Each line in the material below, starting at the one that contains "blue dice: 2 -> 5" and ending at the one that contains "blue plate: 0 -> 2", should be repeated exactly; the pictures should not.
[RECORDS TO USE Boundary: Start]
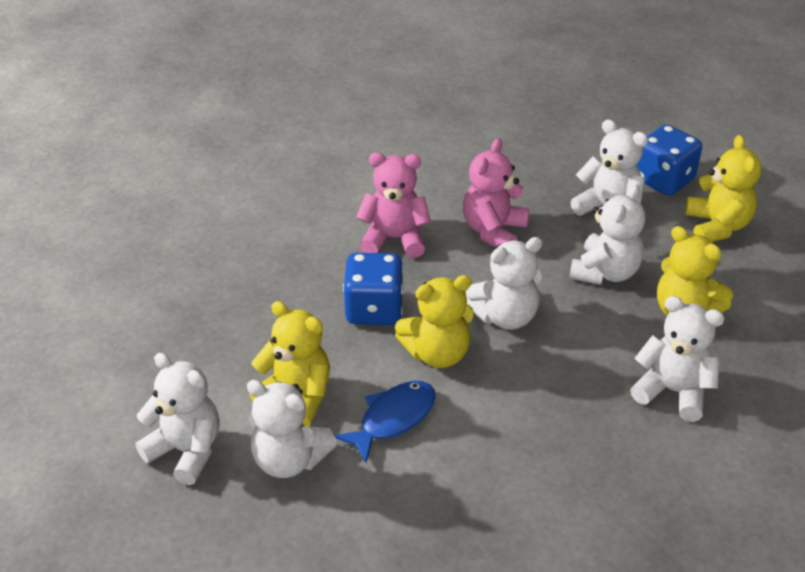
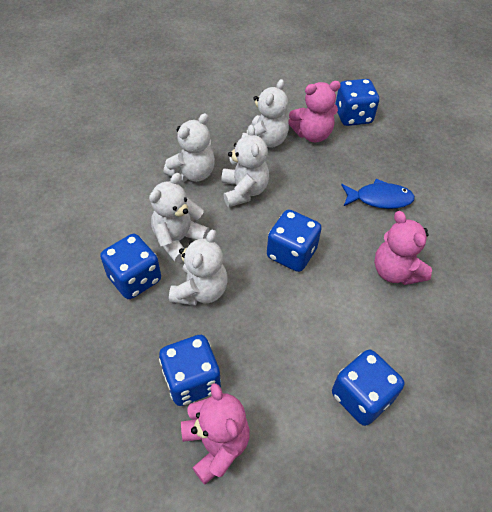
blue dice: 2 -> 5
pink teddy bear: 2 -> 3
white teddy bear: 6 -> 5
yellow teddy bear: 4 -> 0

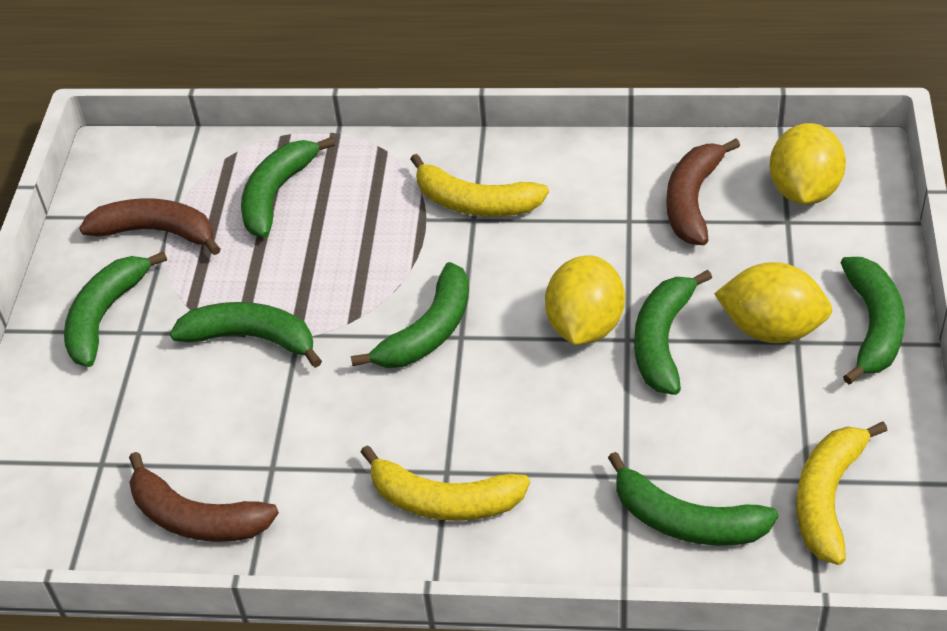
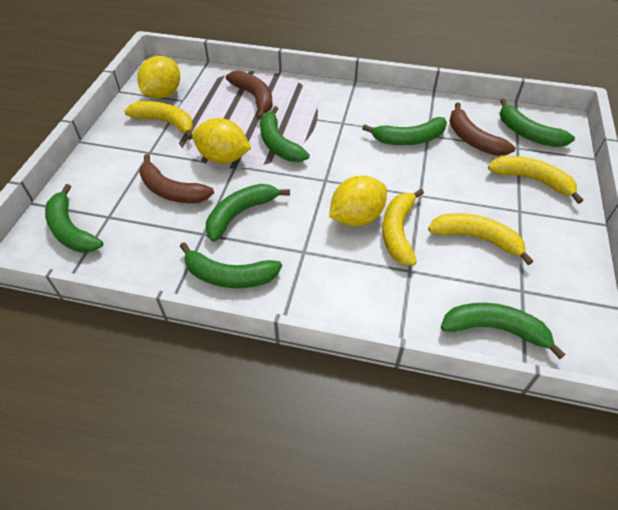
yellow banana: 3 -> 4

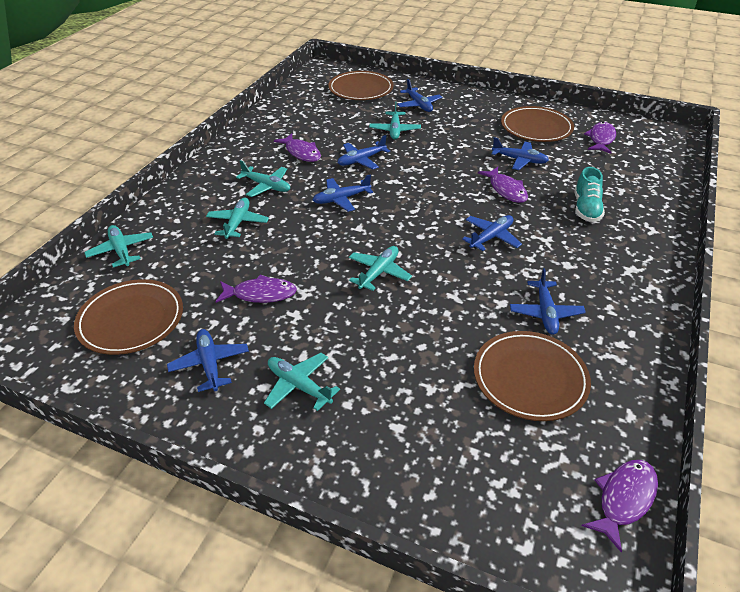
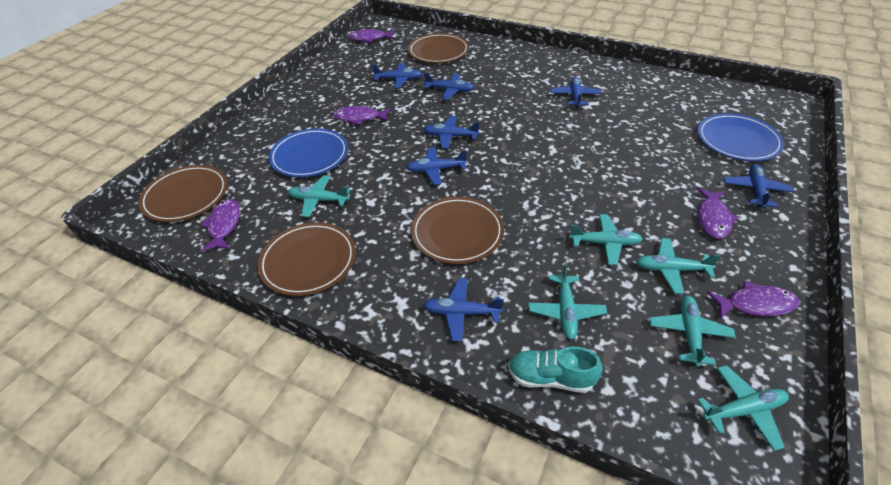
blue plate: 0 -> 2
[RECORDS TO USE Boundary: End]
[RECORDS TO USE Boundary: Start]
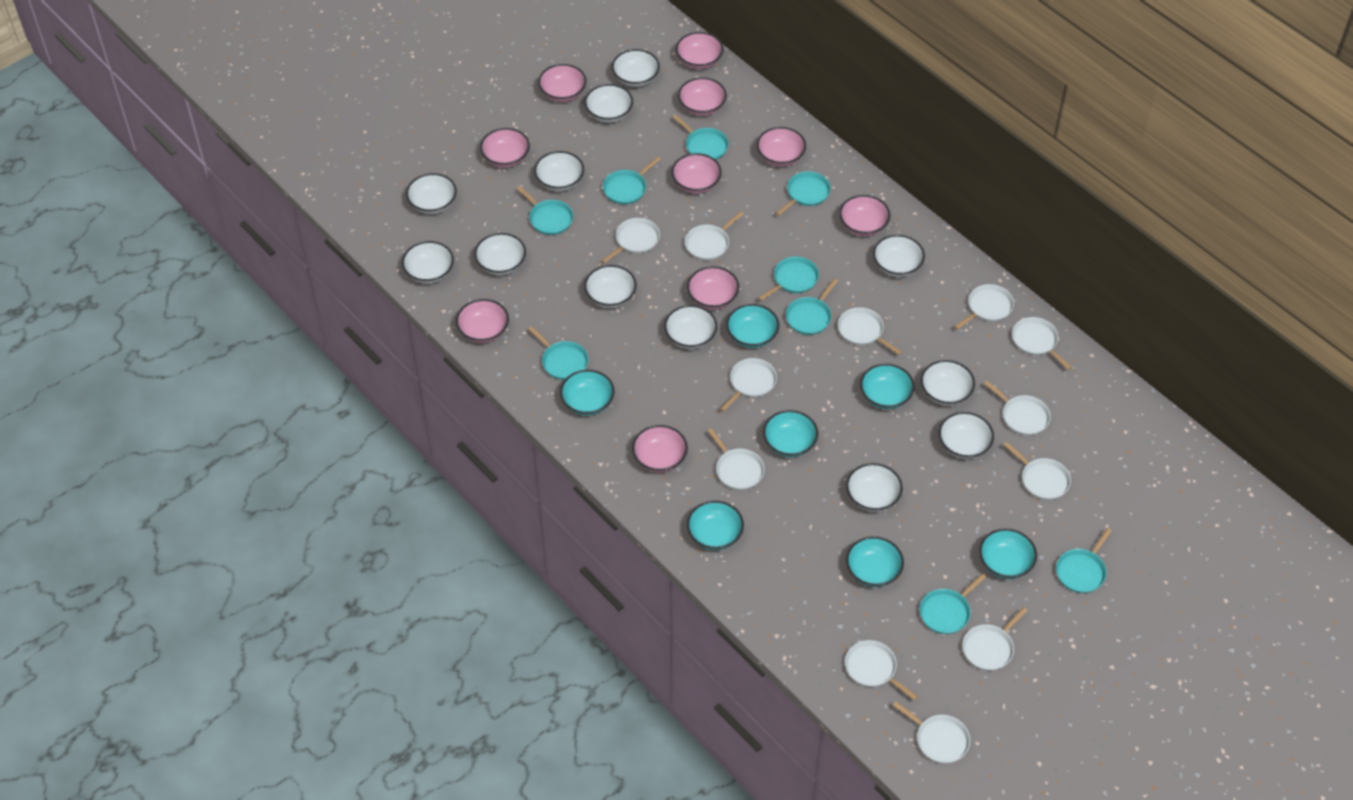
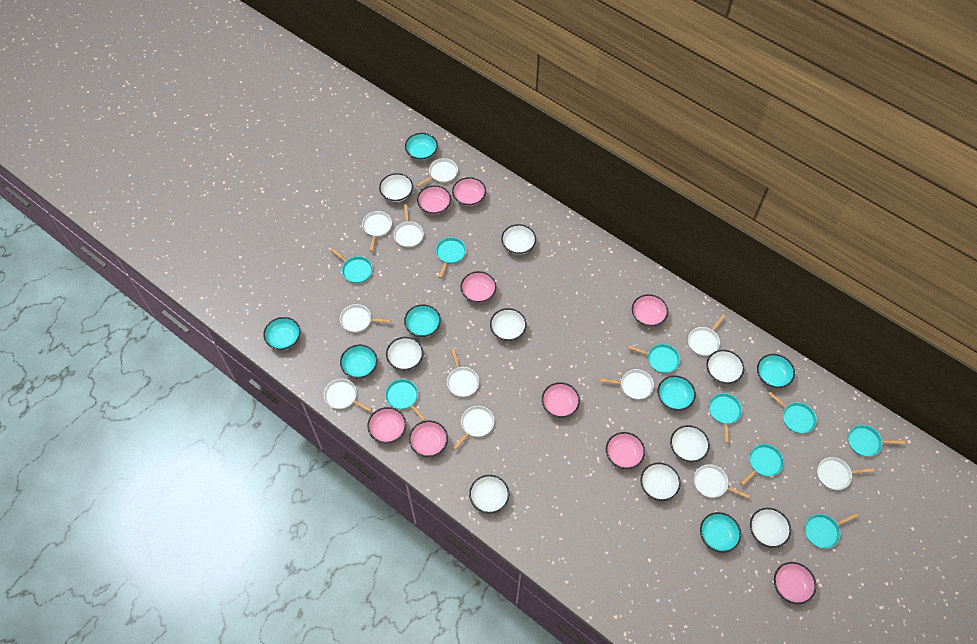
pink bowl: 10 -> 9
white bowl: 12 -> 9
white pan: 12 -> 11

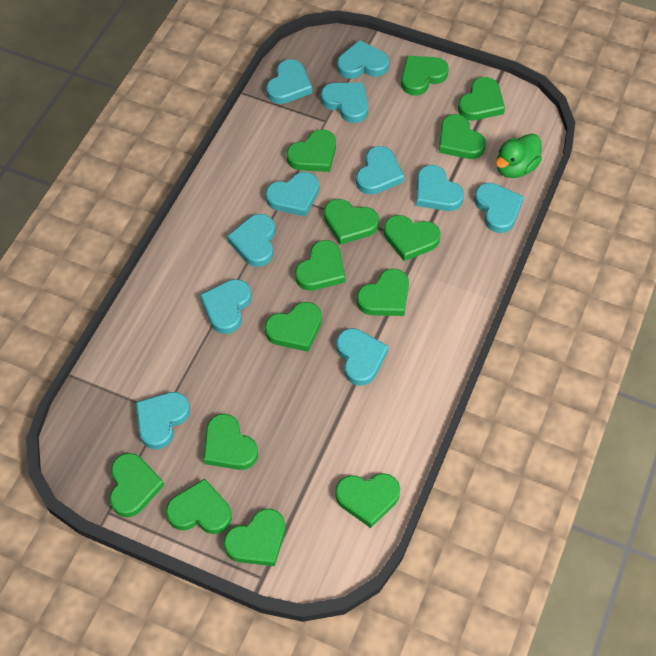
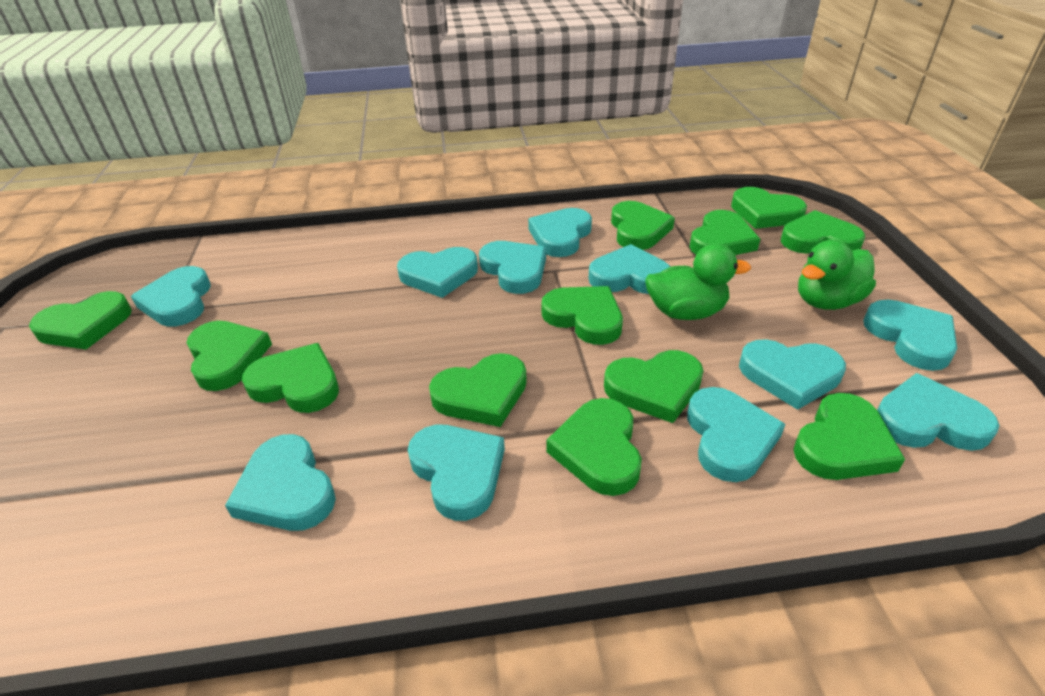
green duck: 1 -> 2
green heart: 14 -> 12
[RECORDS TO USE Boundary: End]
* _FINISHED TASK_
blue dice: 2 -> 5
pink teddy bear: 2 -> 3
white teddy bear: 6 -> 5
yellow teddy bear: 4 -> 0

yellow banana: 3 -> 4

blue plate: 0 -> 2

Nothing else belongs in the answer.